▶ DATA EXTRACT
========================================================================
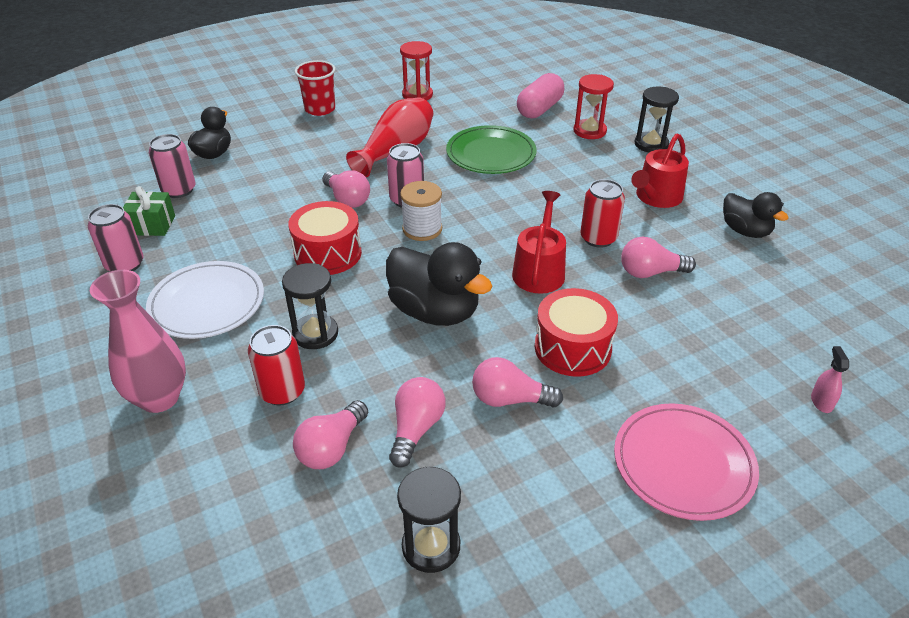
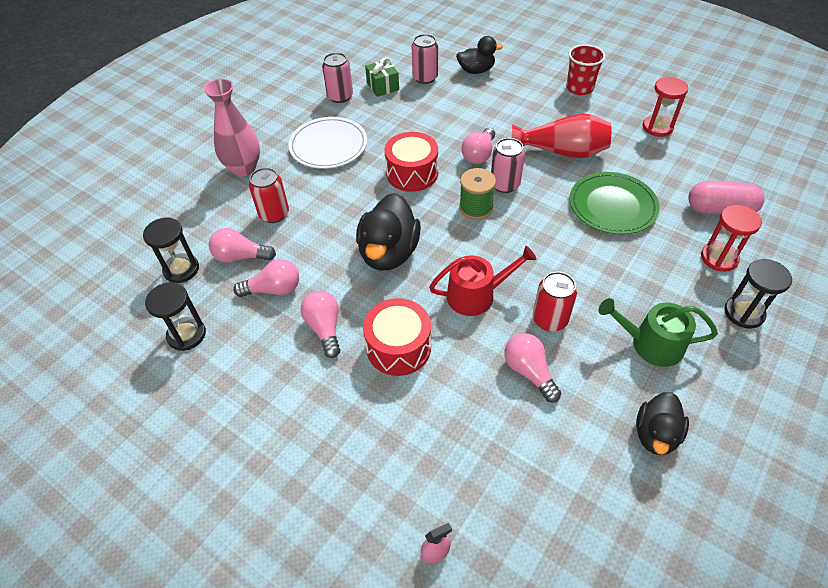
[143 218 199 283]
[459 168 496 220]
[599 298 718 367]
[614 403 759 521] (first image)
========================================================================
▶ WORK TASK
Lines from the one containing "[459 168 496 220]" through the final line of the material should be set down exactly, and no other lines.

▶ ANSWER TO THIS EXERCISE
[459 168 496 220]
[599 298 718 367]
[614 403 759 521] (first image)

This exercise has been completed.